• [WHAT YOU ARE ASKED TO DO]:
Count every line in the following listing that contains "none", then report that count with nothing added.

• [EXTRACTED MATERIAL]:
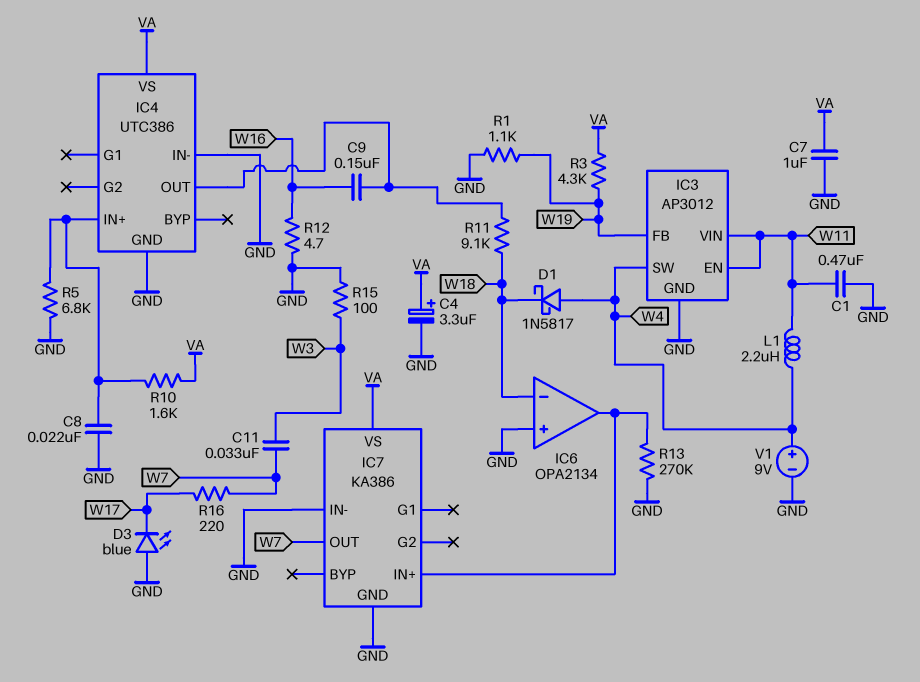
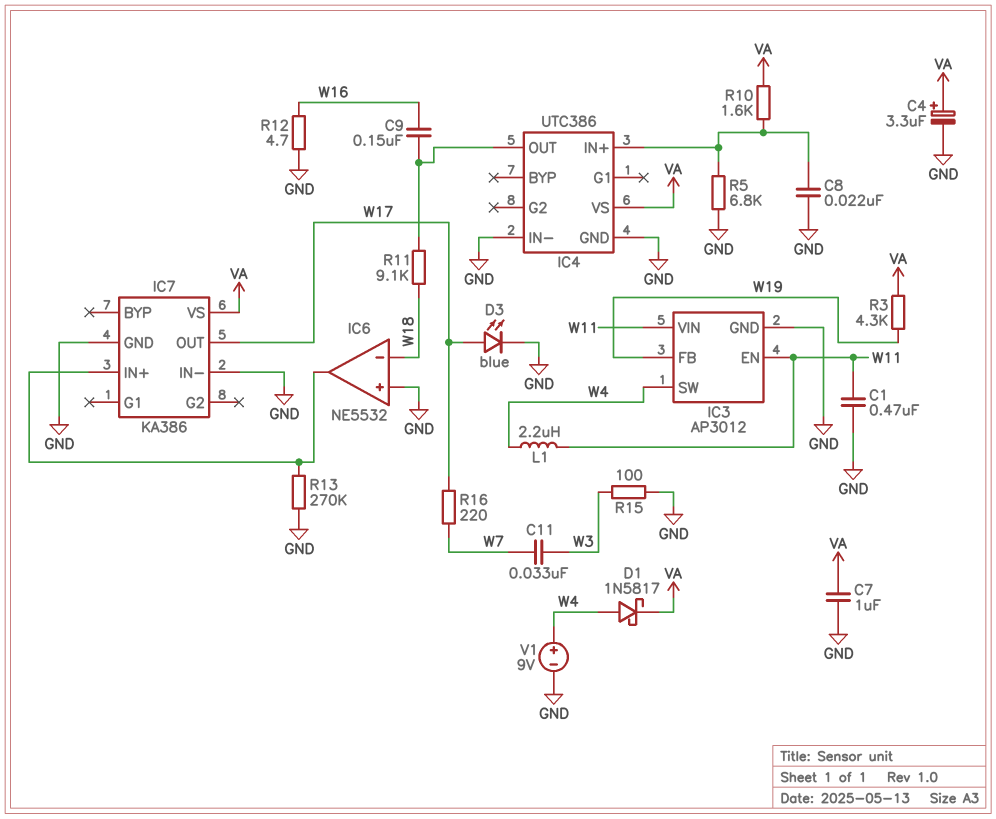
D1: schottky 1N5817 (A W4, K W18) -> schottky 1N5817 (A W4, K VA)
D3: LED blue (A GND, K W17) -> LED blue (A W17, K GND)
IC6: OPA2134 -> NE5532
IC7 pin OUT: W7 -> W17
R1: 1.1k (GND, W19) -> none

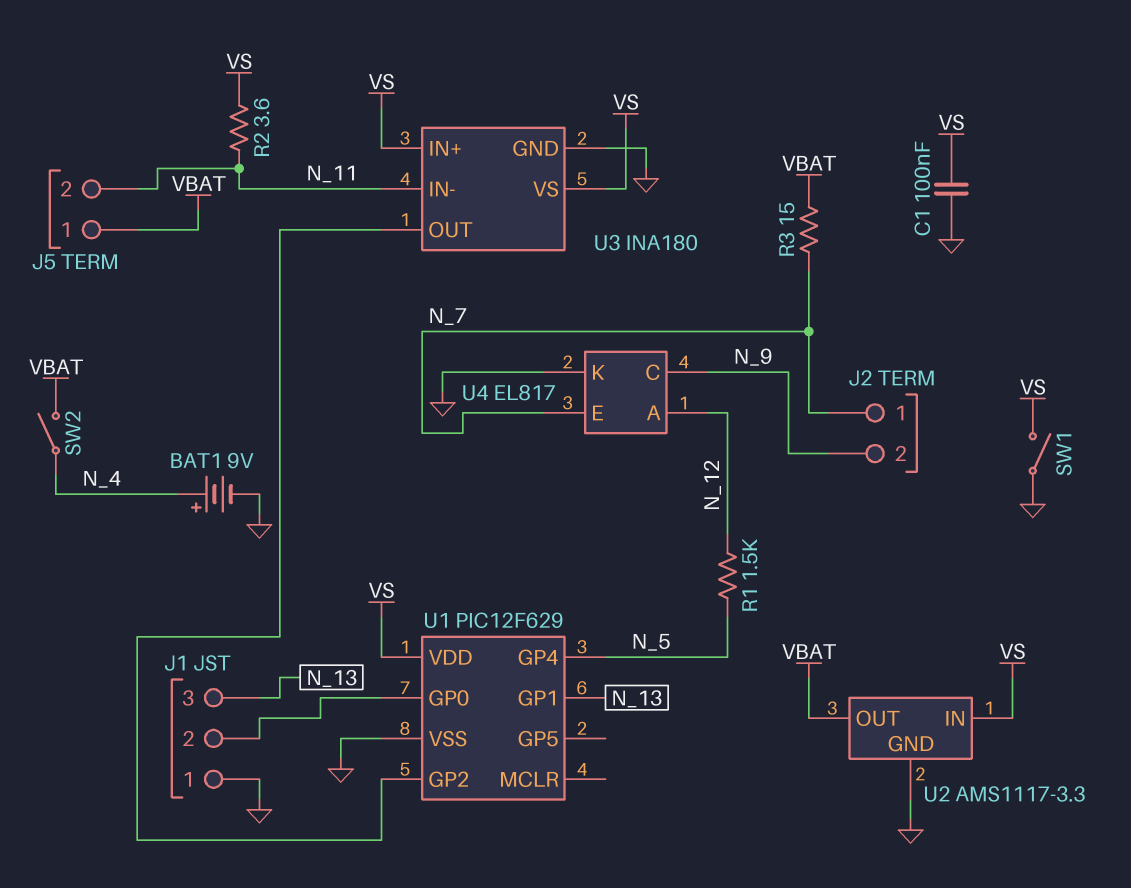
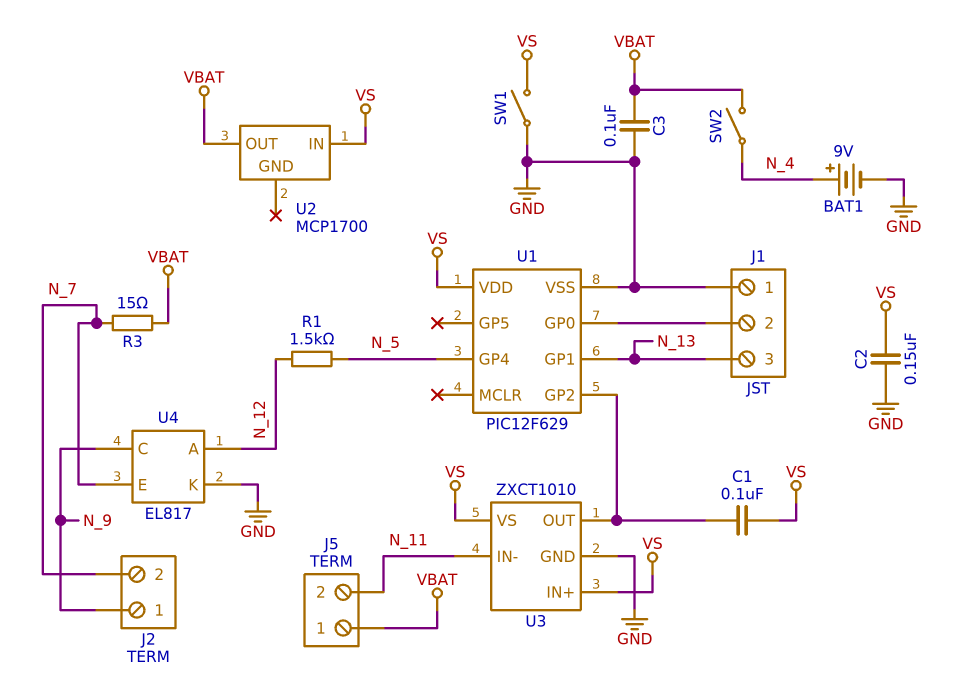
C1: 100nF (GND, VS) -> 100nF (U1/GP2, VS)
C2: none -> 150nF (GND, VS)
C3: none -> 100nF (GND, VBAT)
J2 pin 1: N_7 -> N_9
J2 pin 2: N_9 -> N_7
R2: 3.6 (N_11, VS) -> none
U2: AMS1117-3.3 -> MCP1700
U2 pin GND: GND -> none
U3: INA180 -> ZXCT1010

• [TASK ANSWER]:
5